### PROVIDED DATA

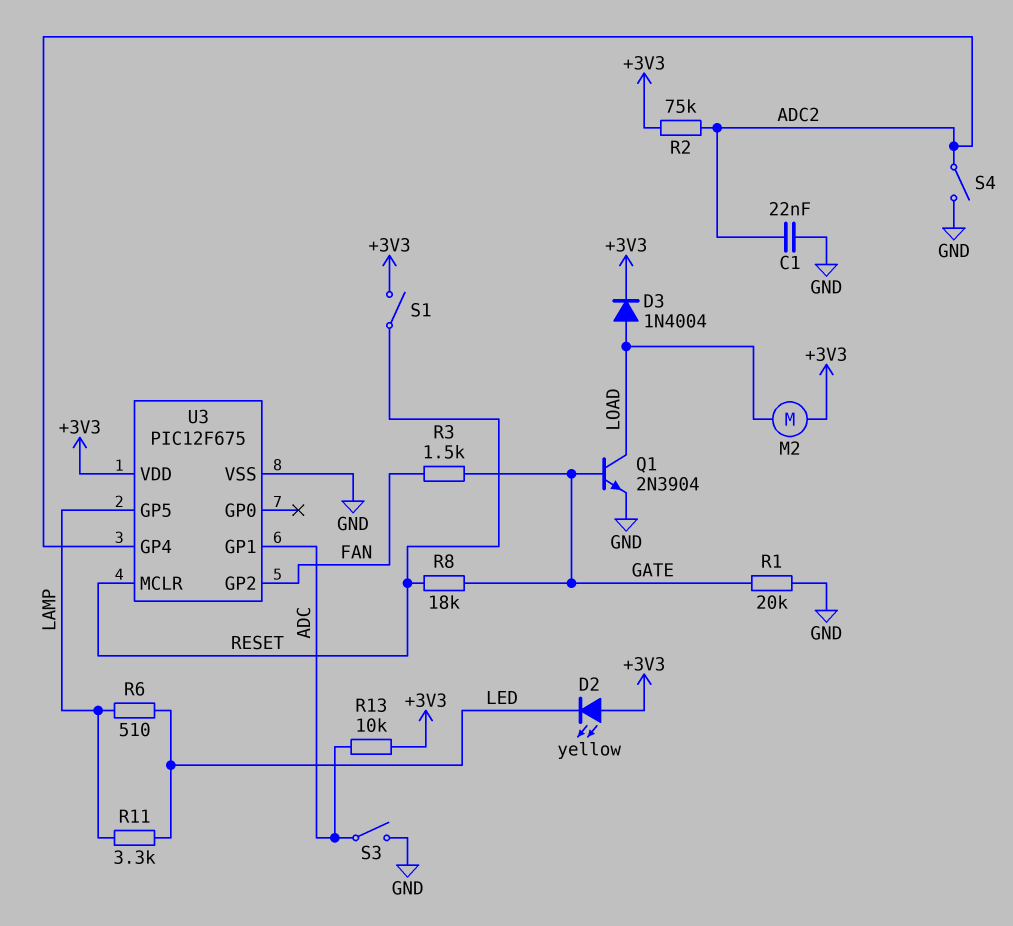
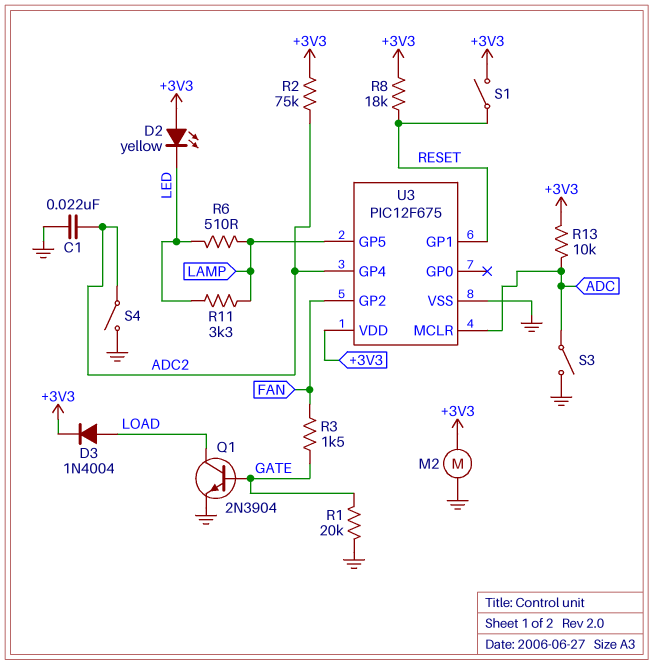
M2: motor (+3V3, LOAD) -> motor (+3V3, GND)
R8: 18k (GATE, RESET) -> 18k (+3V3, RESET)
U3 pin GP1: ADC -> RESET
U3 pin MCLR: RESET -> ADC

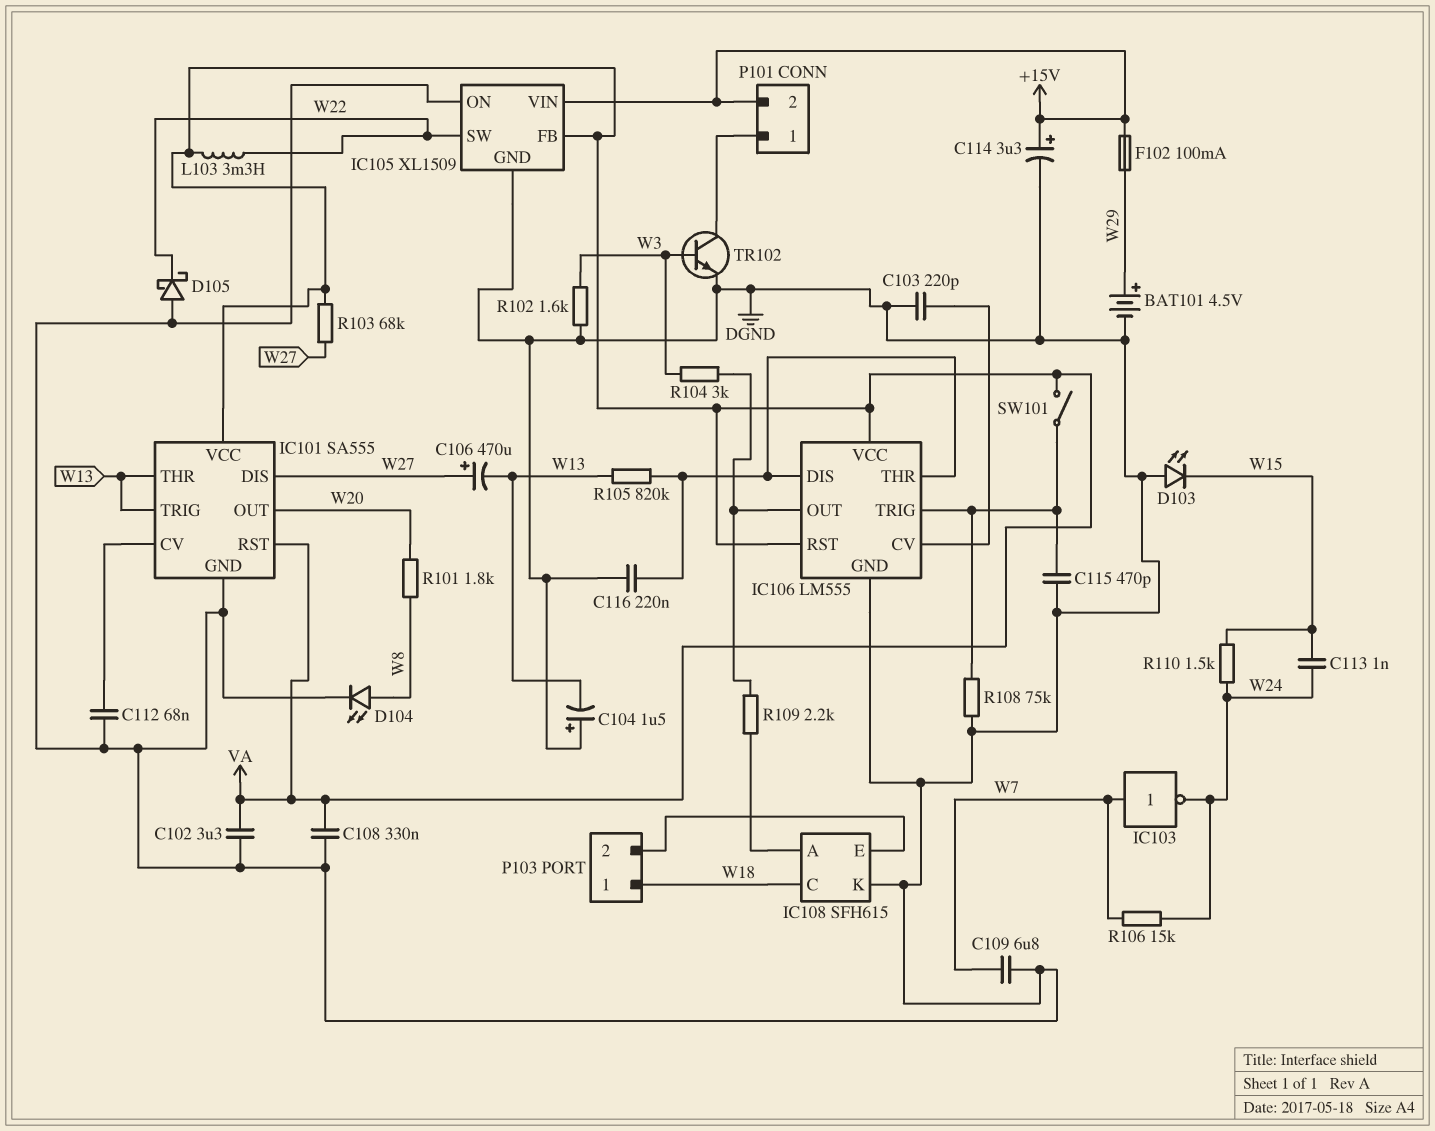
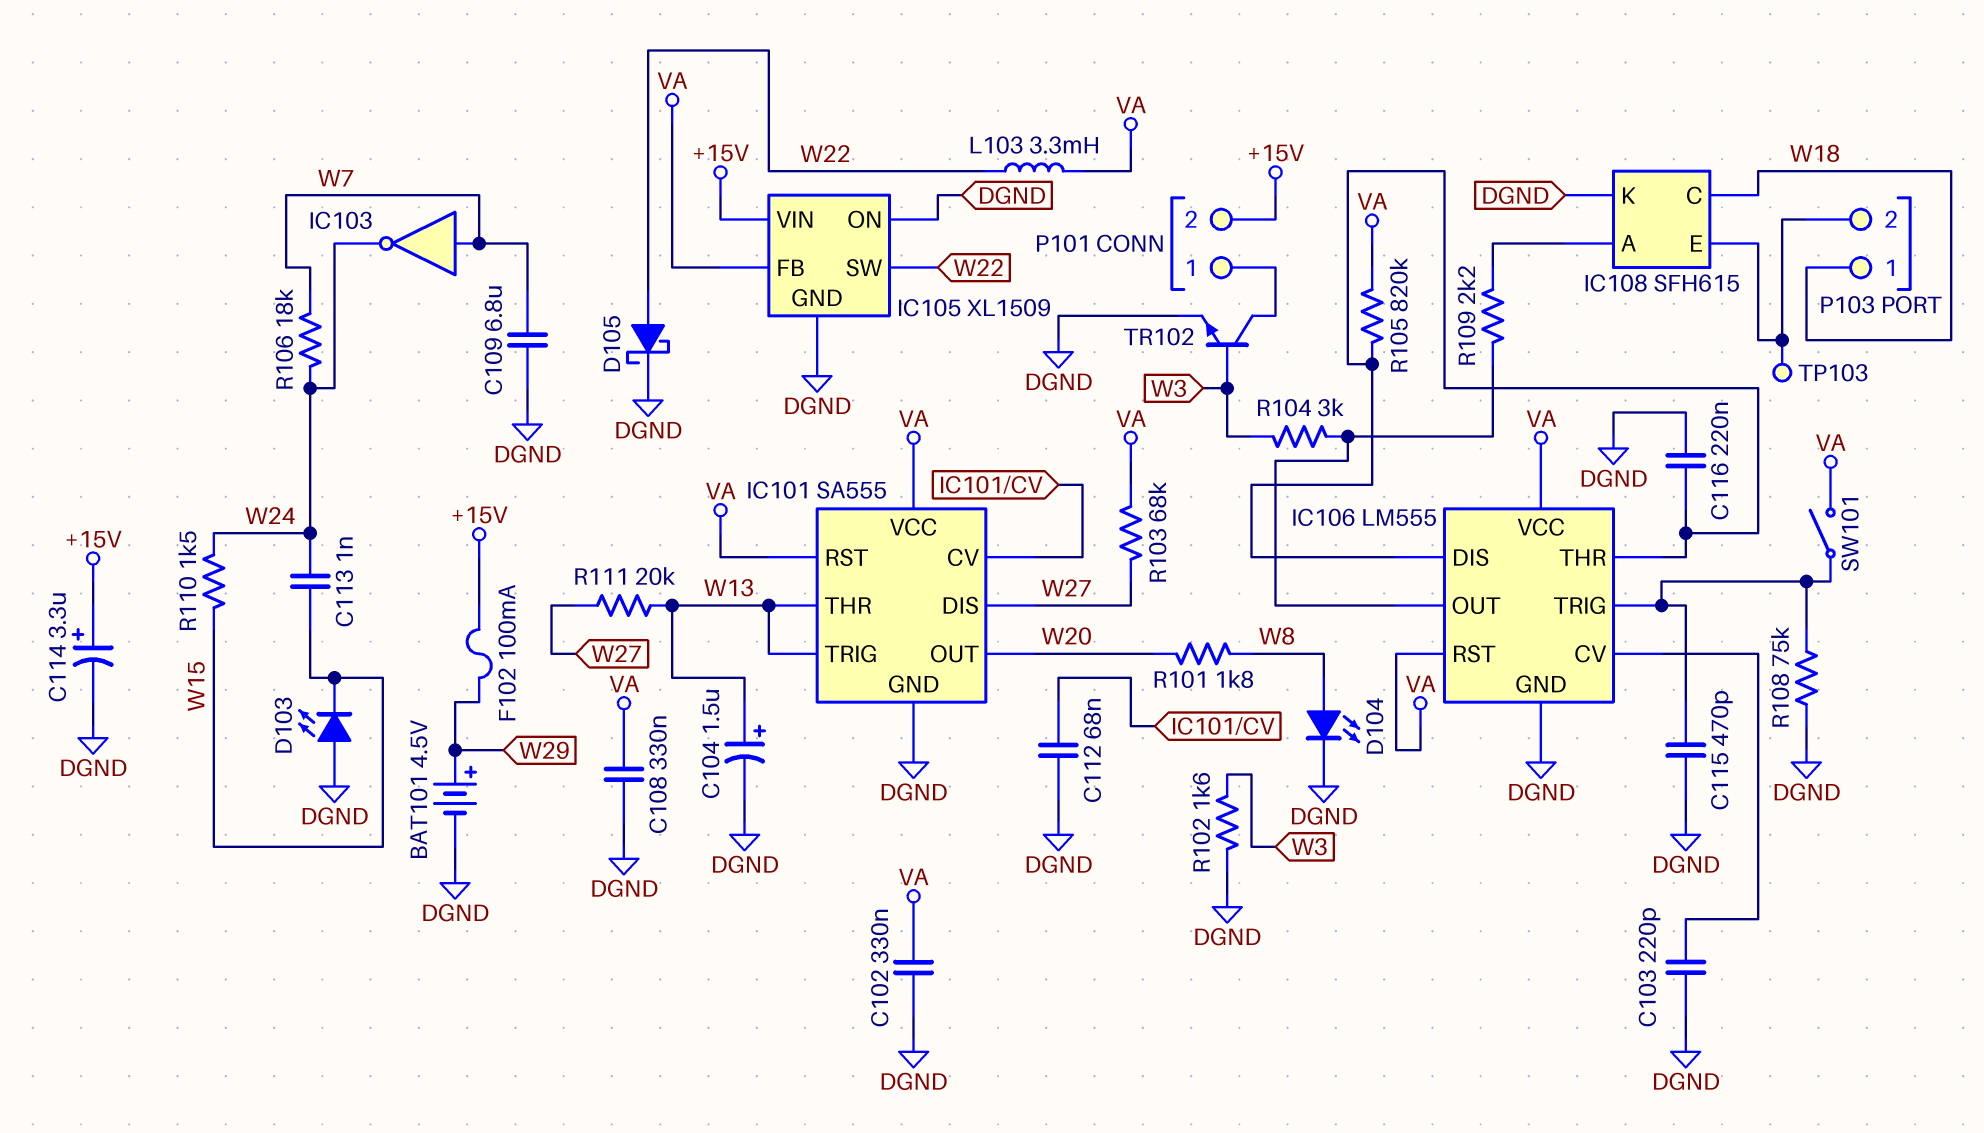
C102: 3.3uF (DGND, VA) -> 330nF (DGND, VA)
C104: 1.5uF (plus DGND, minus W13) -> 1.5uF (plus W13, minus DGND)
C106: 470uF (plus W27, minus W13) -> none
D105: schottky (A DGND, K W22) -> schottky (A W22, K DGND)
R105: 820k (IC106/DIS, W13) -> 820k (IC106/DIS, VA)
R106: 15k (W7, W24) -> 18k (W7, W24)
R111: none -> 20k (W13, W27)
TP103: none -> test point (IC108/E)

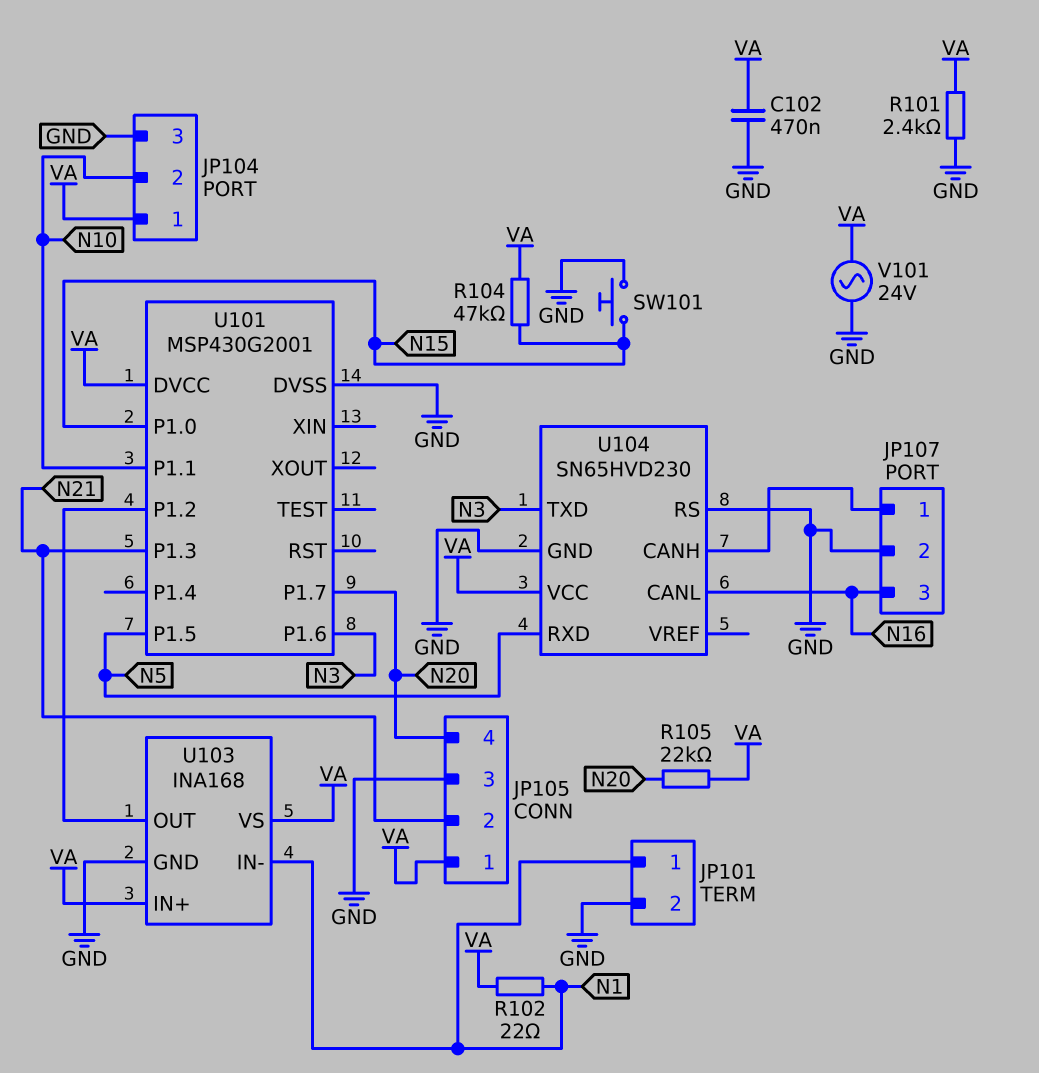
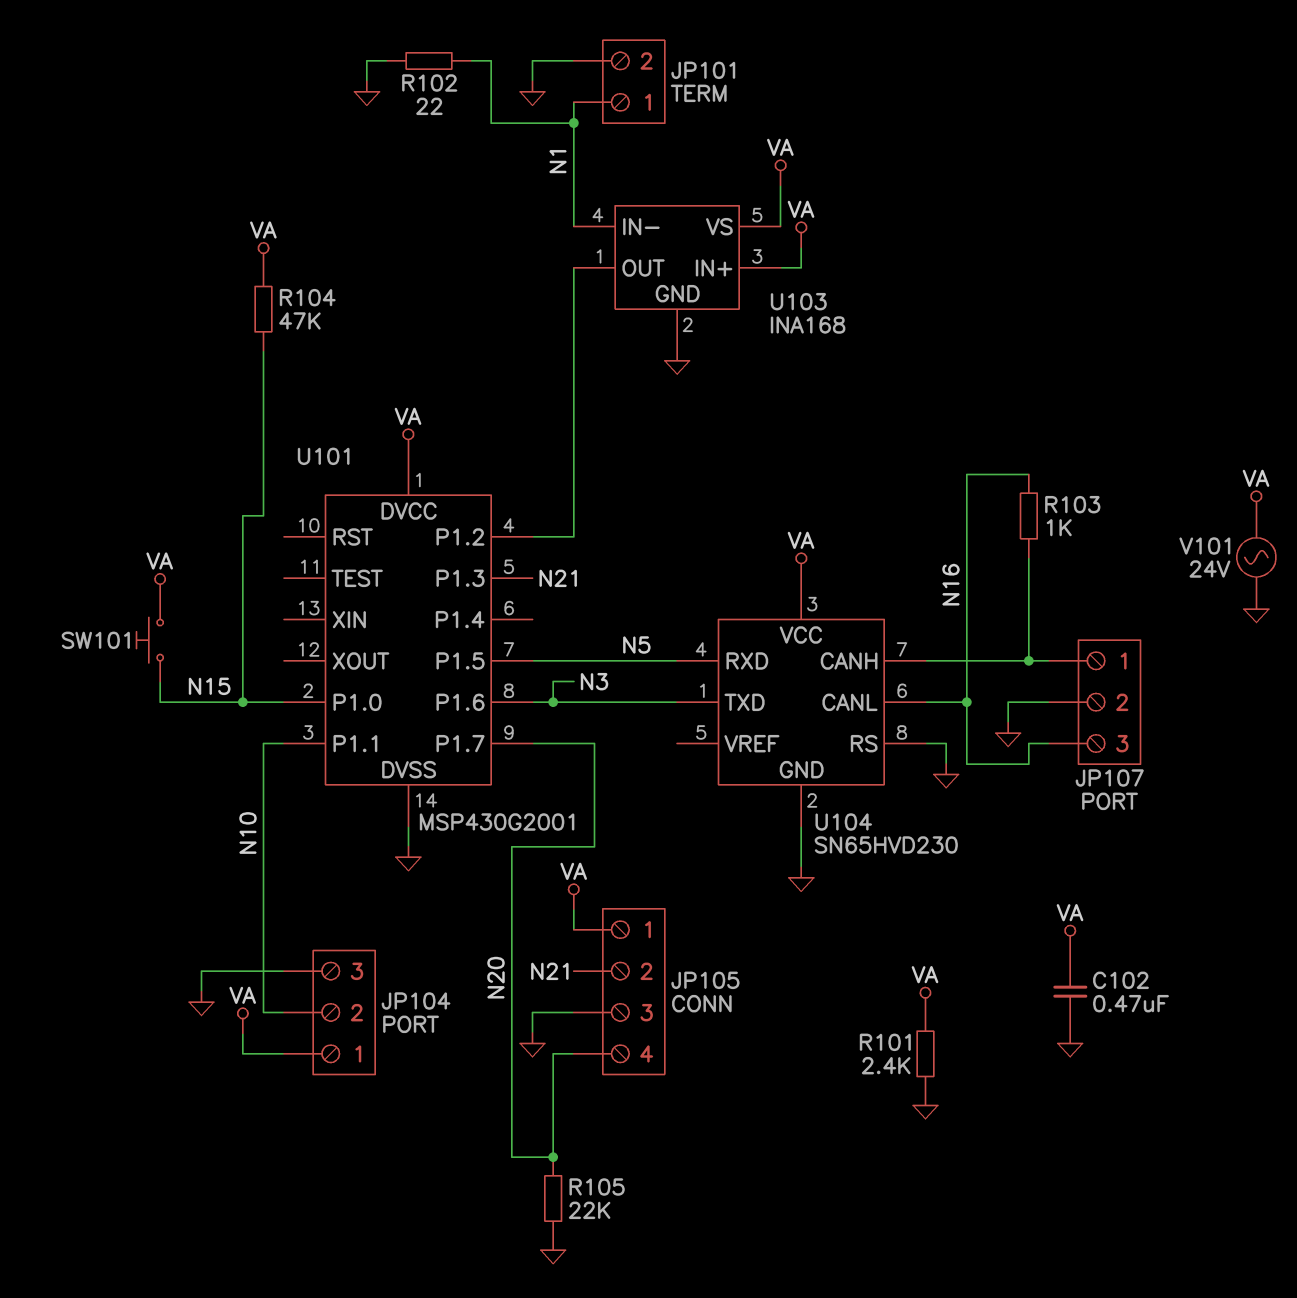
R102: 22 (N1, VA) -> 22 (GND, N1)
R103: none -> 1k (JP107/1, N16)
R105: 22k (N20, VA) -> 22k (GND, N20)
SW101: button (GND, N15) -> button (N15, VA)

### WHAT YOU SHOULD DO
This calls for each record above to be set down exactly, with the images skipped.

### OUTPUT FOR THIS TASK
M2: motor (+3V3, LOAD) -> motor (+3V3, GND)
R8: 18k (GATE, RESET) -> 18k (+3V3, RESET)
U3 pin GP1: ADC -> RESET
U3 pin MCLR: RESET -> ADC

C102: 3.3uF (DGND, VA) -> 330nF (DGND, VA)
C104: 1.5uF (plus DGND, minus W13) -> 1.5uF (plus W13, minus DGND)
C106: 470uF (plus W27, minus W13) -> none
D105: schottky (A DGND, K W22) -> schottky (A W22, K DGND)
R105: 820k (IC106/DIS, W13) -> 820k (IC106/DIS, VA)
R106: 15k (W7, W24) -> 18k (W7, W24)
R111: none -> 20k (W13, W27)
TP103: none -> test point (IC108/E)

R102: 22 (N1, VA) -> 22 (GND, N1)
R103: none -> 1k (JP107/1, N16)
R105: 22k (N20, VA) -> 22k (GND, N20)
SW101: button (GND, N15) -> button (N15, VA)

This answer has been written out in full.